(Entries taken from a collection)
--
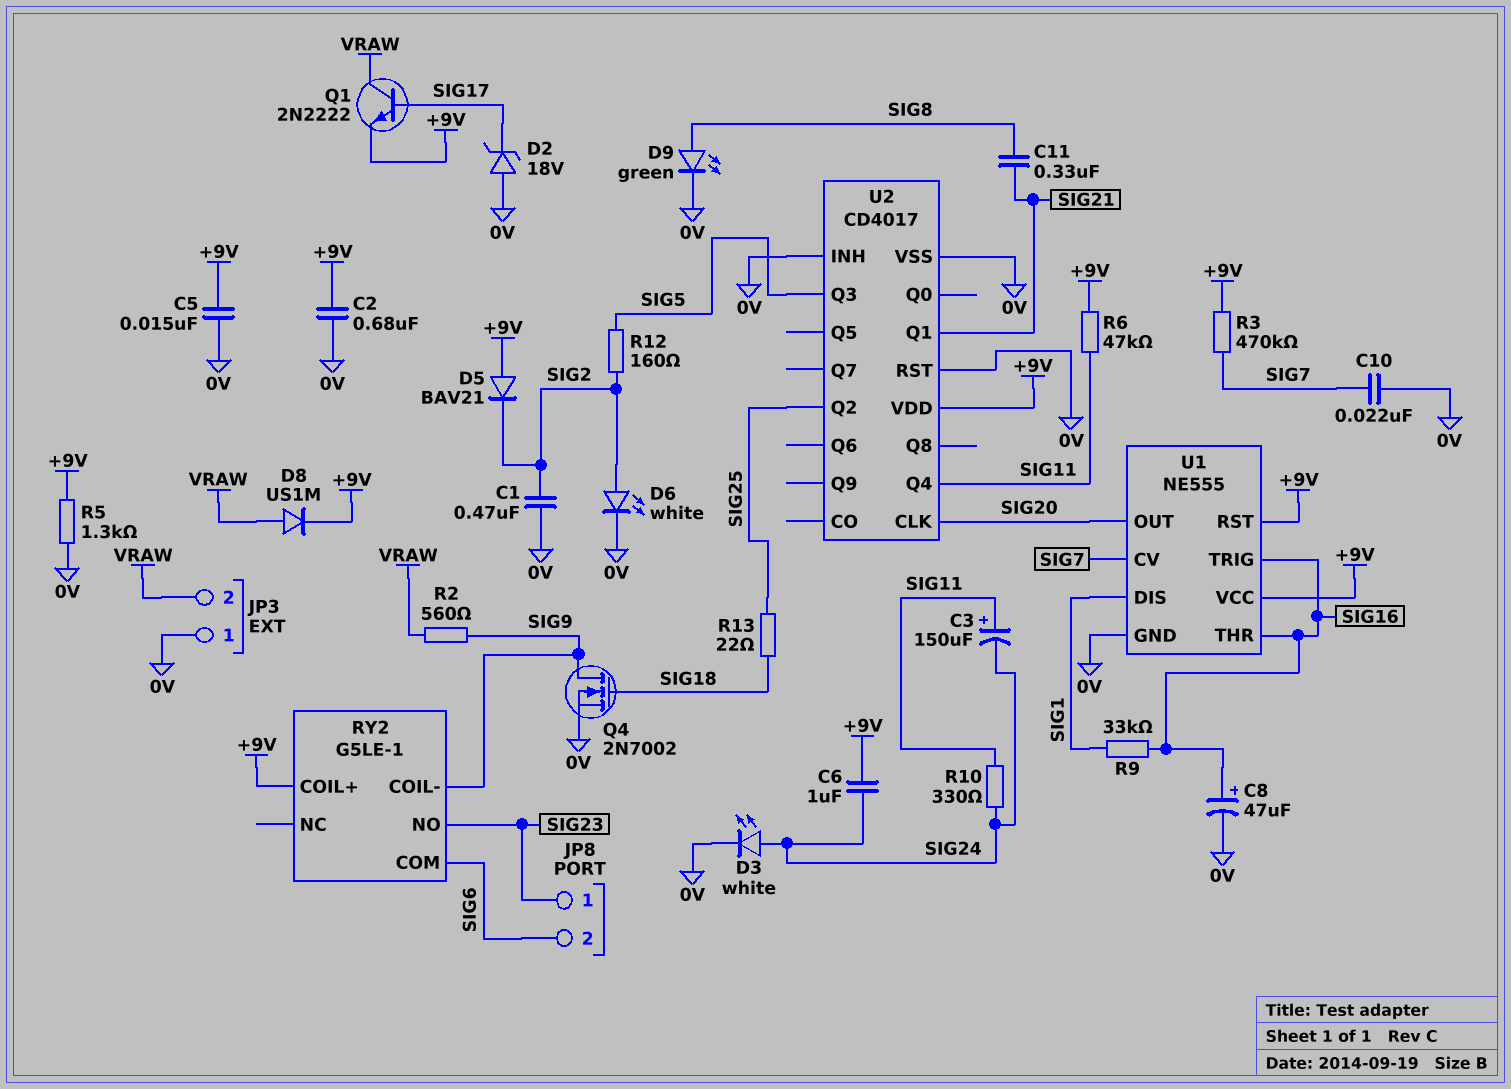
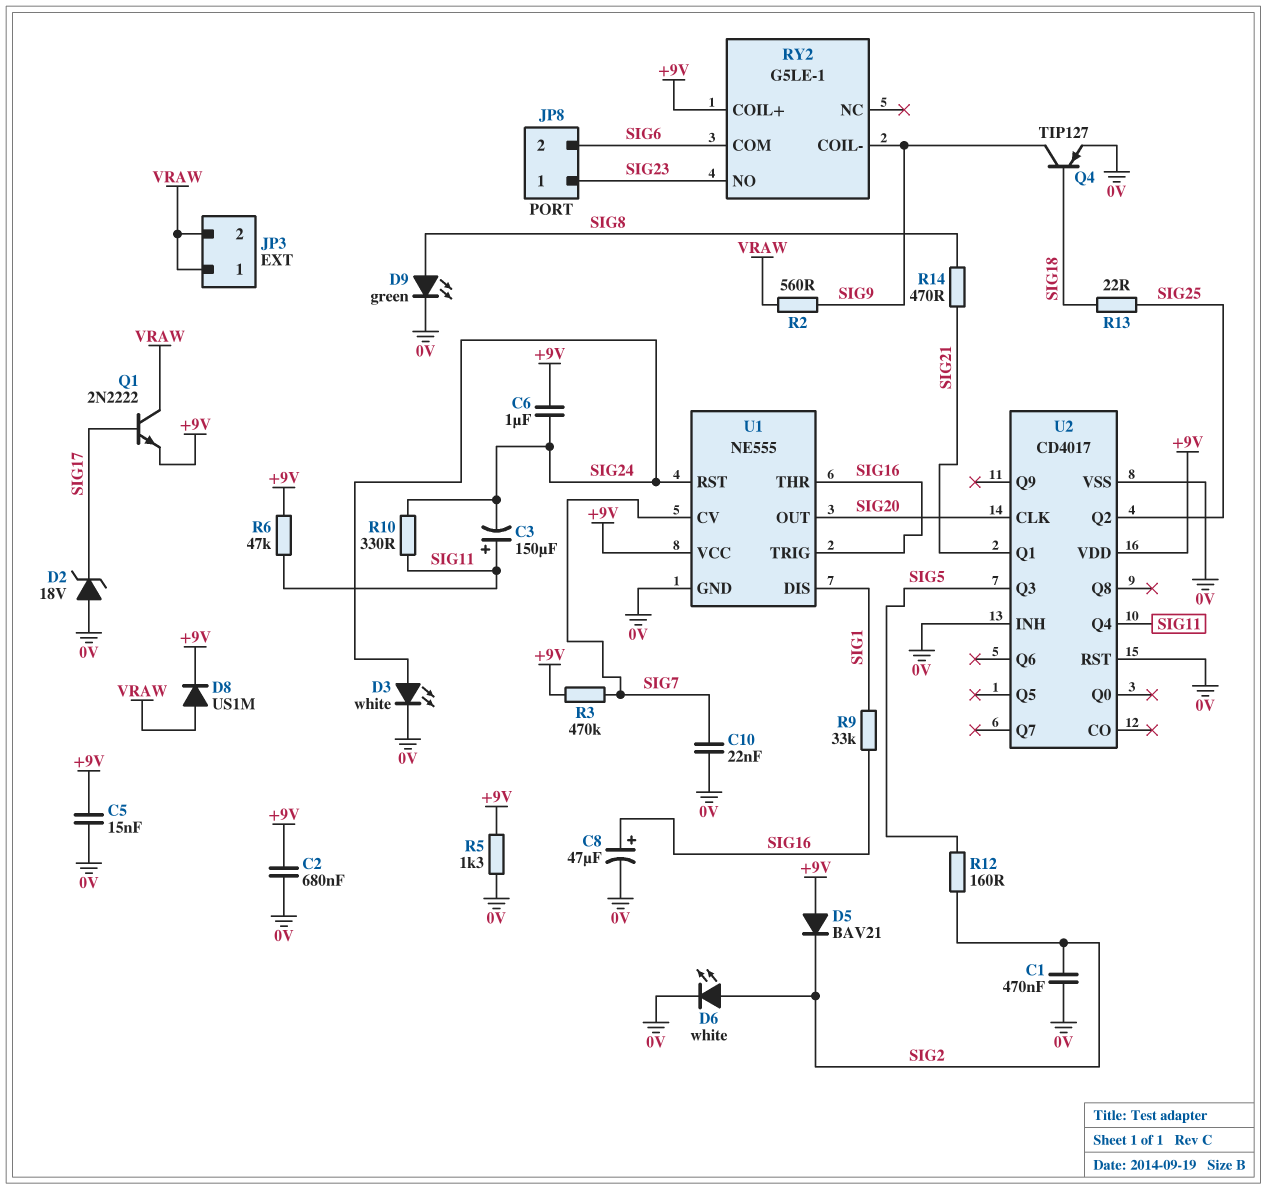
C11: 330nF (SIG8, SIG21) -> none
JP3 pin 1: 0V -> VRAW
Q4: NMOS 2N7002 (G SIG18, D SIG9, S 0V) -> PNP TIP127 (B SIG18, C SIG9, E 0V)
R14: none -> 470 (SIG8, SIG21)
U1 pin RST: +9V -> SIG24

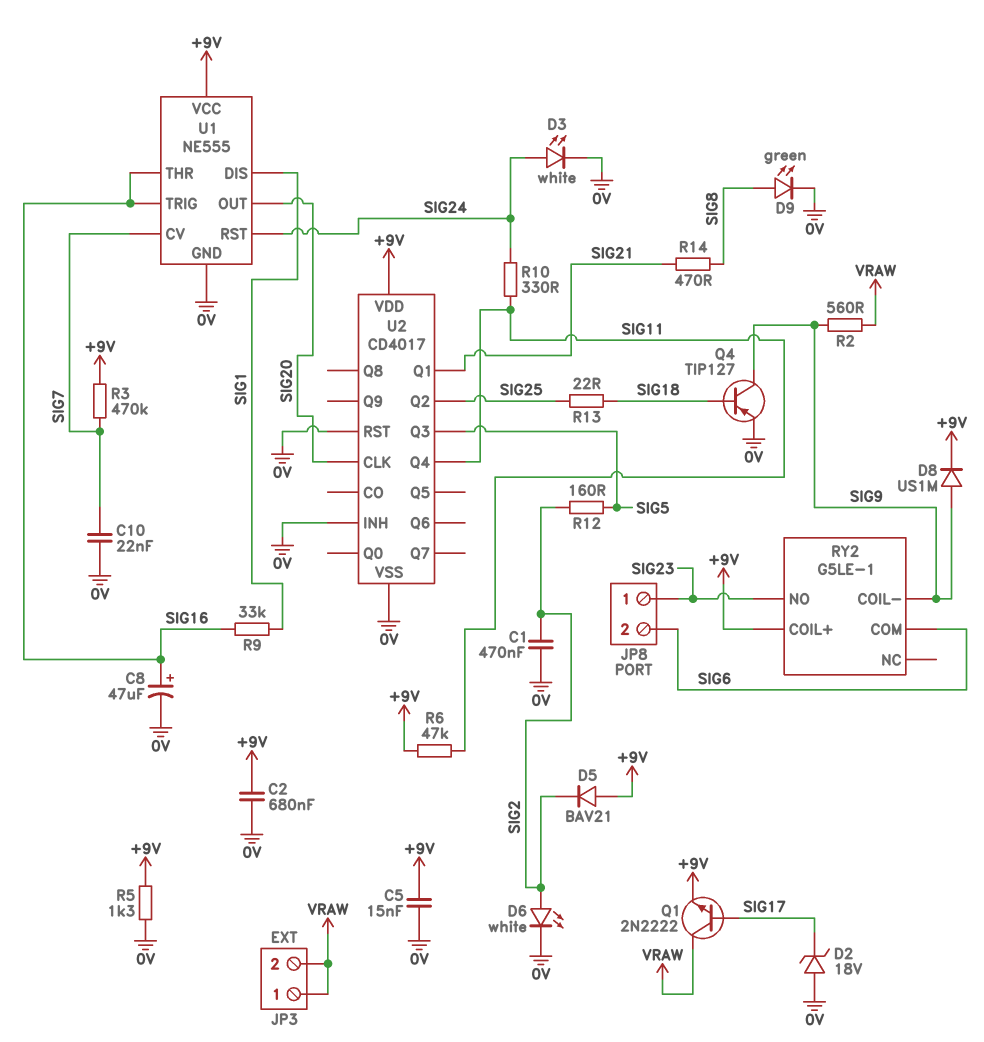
C3: 150uF (plus SIG11, minus SIG24) -> none
C6: 1uF (+9V, SIG24) -> none
D8: diode US1M (A VRAW, K +9V) -> diode US1M (A SIG9, K +9V)

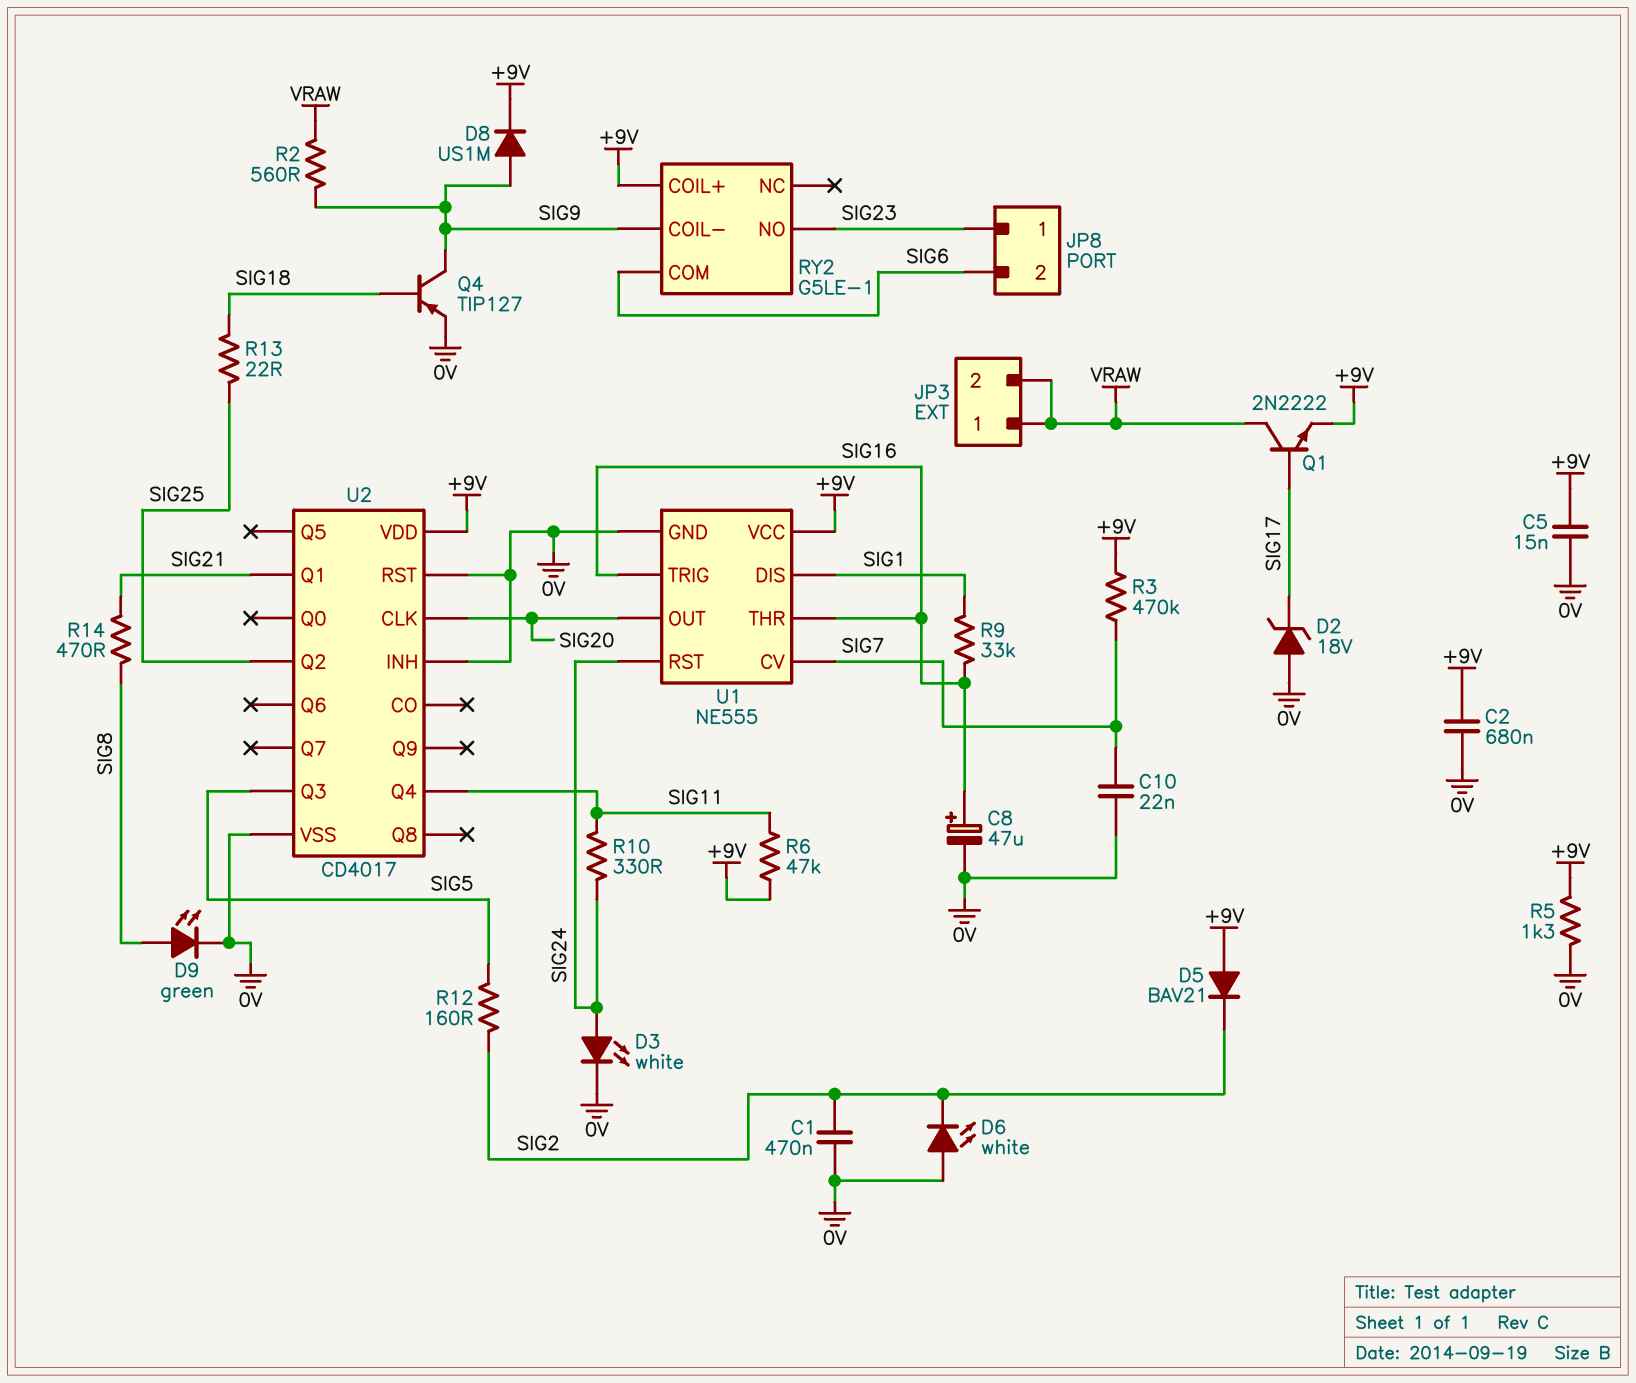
D6: LED white (A SIG2, K 0V) -> LED white (A 0V, K SIG2)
--
- [YOUR TASK] Among the lines of the data above, find those with the word "none" and show them.

- [SOLUTION FOR THIS PROBLEM]
C11: 330nF (SIG8, SIG21) -> none
R14: none -> 470 (SIG8, SIG21)
C3: 150uF (plus SIG11, minus SIG24) -> none
C6: 1uF (+9V, SIG24) -> none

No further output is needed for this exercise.